Which of the lines below contain the string "kern"? Return each of them in full.
____________
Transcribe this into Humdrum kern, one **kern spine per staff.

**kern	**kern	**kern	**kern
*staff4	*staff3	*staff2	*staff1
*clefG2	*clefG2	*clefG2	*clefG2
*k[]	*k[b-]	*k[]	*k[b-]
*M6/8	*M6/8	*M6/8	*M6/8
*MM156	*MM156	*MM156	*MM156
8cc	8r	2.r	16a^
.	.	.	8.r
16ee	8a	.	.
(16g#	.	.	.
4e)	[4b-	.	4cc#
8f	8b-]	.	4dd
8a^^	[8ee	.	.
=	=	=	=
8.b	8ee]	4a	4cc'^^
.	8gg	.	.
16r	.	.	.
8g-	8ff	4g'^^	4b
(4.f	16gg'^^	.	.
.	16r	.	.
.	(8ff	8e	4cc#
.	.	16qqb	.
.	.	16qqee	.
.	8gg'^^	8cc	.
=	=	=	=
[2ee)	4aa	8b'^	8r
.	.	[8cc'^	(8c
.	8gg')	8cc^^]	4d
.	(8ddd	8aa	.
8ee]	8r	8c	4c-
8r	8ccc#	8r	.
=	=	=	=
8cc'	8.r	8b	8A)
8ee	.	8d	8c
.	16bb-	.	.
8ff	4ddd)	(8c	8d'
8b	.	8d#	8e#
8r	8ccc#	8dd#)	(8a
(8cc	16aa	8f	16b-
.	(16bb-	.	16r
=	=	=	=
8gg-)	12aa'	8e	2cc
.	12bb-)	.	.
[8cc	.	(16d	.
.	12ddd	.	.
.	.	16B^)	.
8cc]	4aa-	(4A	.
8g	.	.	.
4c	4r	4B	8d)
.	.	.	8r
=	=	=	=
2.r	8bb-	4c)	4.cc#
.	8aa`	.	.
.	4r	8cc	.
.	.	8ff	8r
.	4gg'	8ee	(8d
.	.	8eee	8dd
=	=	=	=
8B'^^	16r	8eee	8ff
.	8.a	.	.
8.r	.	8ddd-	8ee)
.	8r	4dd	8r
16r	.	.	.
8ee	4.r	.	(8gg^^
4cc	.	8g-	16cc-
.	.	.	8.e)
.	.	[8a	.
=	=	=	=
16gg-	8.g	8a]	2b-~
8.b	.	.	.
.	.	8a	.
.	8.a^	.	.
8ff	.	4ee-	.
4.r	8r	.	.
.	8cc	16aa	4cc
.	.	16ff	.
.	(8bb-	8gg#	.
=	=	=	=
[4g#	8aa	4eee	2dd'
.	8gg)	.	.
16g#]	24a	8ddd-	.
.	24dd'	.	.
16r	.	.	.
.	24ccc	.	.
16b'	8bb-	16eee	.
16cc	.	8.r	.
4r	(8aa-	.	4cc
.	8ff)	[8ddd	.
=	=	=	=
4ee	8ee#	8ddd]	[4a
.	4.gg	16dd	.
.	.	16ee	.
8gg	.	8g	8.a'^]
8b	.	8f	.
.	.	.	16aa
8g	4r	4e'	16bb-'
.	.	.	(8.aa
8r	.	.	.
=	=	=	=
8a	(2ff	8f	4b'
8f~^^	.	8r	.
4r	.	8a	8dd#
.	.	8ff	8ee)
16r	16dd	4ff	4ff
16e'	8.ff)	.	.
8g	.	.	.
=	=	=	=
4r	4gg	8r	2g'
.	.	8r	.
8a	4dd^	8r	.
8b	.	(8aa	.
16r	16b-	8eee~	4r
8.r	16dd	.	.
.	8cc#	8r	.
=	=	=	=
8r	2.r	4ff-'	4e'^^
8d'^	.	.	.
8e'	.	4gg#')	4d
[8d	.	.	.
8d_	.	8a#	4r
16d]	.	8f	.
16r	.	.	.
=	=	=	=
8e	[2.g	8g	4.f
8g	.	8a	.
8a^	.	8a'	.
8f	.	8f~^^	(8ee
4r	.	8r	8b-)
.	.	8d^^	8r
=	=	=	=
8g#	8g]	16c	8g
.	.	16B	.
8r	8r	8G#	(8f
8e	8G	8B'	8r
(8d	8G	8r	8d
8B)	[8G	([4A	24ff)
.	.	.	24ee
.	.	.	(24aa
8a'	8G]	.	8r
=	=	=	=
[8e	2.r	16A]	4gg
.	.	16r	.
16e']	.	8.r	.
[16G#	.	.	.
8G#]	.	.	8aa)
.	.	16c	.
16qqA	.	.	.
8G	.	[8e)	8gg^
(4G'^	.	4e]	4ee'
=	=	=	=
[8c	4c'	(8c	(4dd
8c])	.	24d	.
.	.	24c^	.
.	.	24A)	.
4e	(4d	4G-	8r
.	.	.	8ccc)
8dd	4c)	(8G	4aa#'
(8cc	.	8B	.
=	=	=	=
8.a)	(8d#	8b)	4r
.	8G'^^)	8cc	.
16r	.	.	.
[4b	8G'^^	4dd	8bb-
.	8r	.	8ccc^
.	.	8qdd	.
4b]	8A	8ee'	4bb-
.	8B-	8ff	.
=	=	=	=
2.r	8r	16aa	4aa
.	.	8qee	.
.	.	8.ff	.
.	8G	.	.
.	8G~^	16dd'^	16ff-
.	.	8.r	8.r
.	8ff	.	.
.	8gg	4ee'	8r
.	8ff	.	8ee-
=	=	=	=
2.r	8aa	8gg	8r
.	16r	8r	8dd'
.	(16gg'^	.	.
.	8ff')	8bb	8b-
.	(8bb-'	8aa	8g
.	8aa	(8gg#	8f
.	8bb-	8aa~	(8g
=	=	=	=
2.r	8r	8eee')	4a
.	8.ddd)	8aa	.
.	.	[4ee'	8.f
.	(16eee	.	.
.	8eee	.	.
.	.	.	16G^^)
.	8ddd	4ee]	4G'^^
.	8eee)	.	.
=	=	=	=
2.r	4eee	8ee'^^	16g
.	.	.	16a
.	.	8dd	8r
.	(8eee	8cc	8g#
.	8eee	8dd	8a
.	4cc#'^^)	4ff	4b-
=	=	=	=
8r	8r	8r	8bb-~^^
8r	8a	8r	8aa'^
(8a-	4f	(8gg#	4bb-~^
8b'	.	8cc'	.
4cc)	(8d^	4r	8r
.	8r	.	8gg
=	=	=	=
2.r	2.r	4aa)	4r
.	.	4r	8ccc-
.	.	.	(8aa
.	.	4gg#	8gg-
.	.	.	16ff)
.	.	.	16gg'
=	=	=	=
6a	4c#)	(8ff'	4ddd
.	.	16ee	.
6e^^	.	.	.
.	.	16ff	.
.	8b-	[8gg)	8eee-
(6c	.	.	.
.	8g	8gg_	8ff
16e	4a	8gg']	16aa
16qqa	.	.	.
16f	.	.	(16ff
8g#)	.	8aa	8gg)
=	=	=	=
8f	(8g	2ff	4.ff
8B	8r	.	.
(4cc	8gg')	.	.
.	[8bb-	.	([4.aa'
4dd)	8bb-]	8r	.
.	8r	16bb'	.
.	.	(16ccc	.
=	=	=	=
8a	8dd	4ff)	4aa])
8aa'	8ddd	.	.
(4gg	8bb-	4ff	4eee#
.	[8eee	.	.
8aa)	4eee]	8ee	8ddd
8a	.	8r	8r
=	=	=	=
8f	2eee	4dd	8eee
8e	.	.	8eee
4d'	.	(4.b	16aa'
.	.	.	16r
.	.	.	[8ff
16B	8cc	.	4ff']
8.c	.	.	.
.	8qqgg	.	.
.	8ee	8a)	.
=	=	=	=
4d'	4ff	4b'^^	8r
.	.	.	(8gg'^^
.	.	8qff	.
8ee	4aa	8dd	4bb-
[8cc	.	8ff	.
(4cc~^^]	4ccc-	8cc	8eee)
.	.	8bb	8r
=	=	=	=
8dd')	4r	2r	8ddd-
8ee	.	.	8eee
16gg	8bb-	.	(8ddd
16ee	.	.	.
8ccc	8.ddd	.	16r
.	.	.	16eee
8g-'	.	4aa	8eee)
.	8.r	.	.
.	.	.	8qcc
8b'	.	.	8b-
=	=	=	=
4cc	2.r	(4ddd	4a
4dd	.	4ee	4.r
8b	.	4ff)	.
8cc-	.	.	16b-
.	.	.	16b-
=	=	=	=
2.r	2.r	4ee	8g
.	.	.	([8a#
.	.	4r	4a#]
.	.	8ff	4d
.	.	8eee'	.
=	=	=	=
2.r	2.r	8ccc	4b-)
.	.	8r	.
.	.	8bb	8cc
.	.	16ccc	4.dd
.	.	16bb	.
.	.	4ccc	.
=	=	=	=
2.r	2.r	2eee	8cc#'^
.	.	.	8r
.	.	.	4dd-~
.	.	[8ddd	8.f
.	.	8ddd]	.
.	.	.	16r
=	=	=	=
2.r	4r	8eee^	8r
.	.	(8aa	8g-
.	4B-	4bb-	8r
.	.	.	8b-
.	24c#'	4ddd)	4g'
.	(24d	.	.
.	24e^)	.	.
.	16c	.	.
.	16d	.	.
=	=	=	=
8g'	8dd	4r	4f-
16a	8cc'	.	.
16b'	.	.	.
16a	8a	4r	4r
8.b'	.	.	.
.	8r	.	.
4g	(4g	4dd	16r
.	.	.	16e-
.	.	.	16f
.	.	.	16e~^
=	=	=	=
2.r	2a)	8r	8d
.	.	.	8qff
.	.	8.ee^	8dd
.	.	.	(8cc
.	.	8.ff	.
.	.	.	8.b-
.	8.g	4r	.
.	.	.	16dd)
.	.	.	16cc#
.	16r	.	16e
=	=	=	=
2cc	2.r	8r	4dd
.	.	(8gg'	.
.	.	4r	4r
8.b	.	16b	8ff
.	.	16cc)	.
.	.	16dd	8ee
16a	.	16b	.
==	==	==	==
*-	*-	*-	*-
____________
FINAL ANSWER:
Transcribe this into Humdrum kern, one **kern spine per staff.
**kern	**kern	**kern	**kern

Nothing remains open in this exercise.